START DATA FOR THE TASK

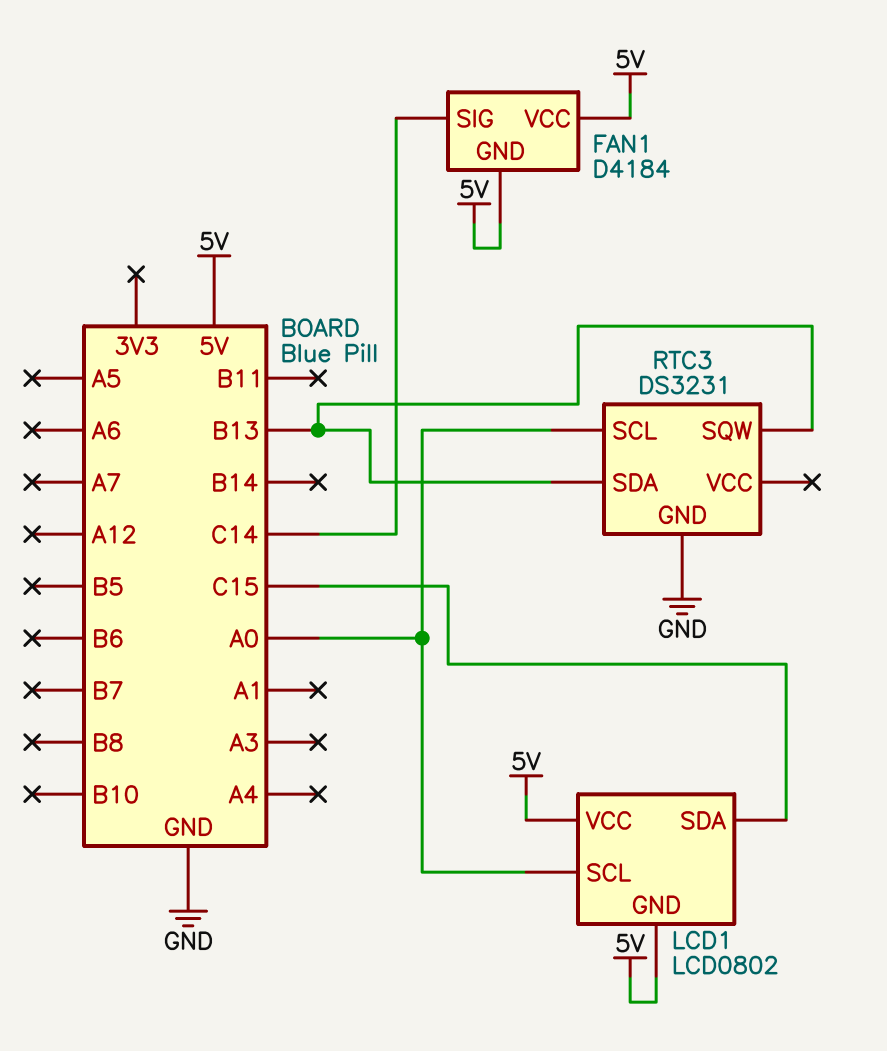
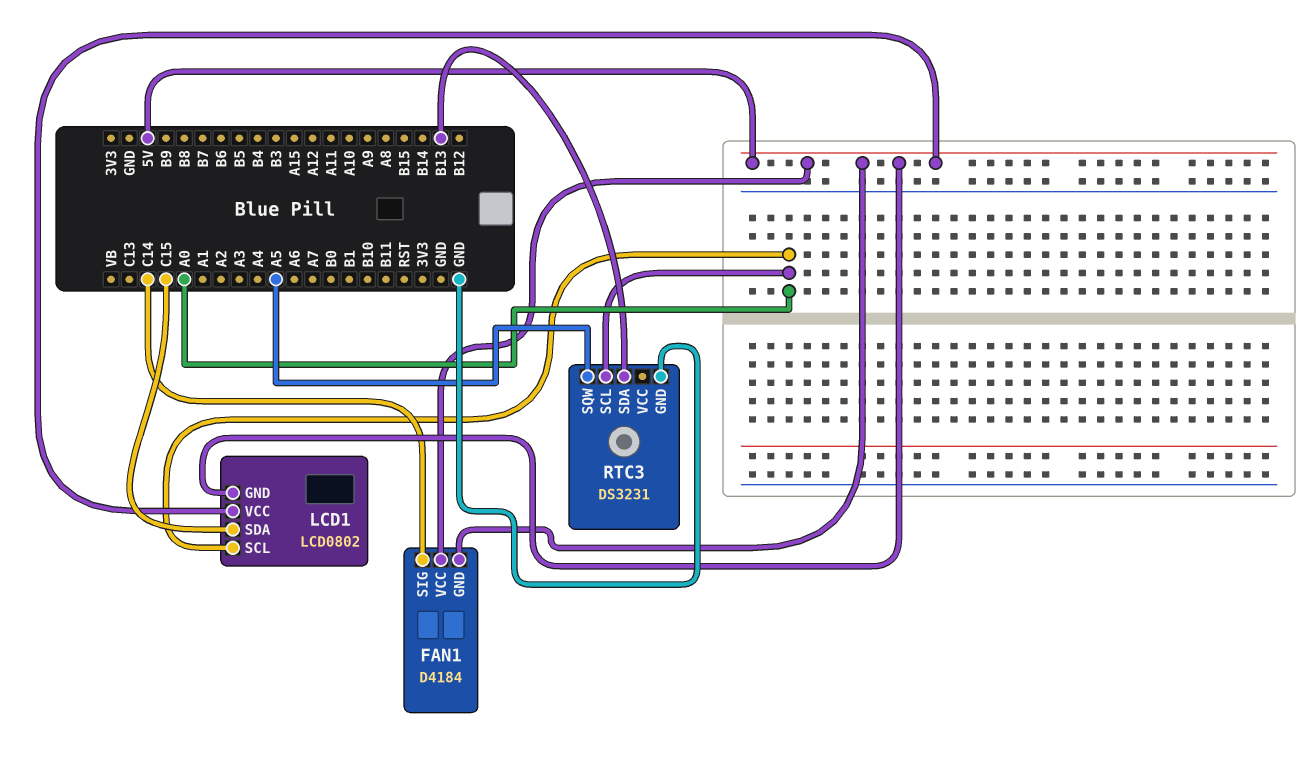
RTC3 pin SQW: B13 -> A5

END DATA FOR THE TASK
START DATA FOR THE TASK

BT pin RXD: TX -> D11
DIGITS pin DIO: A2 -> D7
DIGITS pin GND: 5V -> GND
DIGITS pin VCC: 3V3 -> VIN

END DATA FOR THE TASK

**TASK REQUIREMENTS**
Copy out every line from the data above in which the word "DIGITS" occurs.

**WRITTEN ANSWER**
DIGITS pin DIO: A2 -> D7
DIGITS pin GND: 5V -> GND
DIGITS pin VCC: 3V3 -> VIN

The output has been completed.